*** Opening of EXTRACTED ENTRIES ***

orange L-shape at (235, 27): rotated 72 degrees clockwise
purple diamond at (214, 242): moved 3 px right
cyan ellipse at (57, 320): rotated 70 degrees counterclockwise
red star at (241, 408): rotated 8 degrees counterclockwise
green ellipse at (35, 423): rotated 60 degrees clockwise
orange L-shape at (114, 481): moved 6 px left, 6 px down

*** Close of EXTRACTED ENTRIES ***

◆ WHAT THE TASK ASKS ◆
Give the records above again, word for word.

◆ RESPONSE TO THE TASK ◆
orange L-shape at (235, 27): rotated 72 degrees clockwise
purple diamond at (214, 242): moved 3 px right
cyan ellipse at (57, 320): rotated 70 degrees counterclockwise
red star at (241, 408): rotated 8 degrees counterclockwise
green ellipse at (35, 423): rotated 60 degrees clockwise
orange L-shape at (114, 481): moved 6 px left, 6 px down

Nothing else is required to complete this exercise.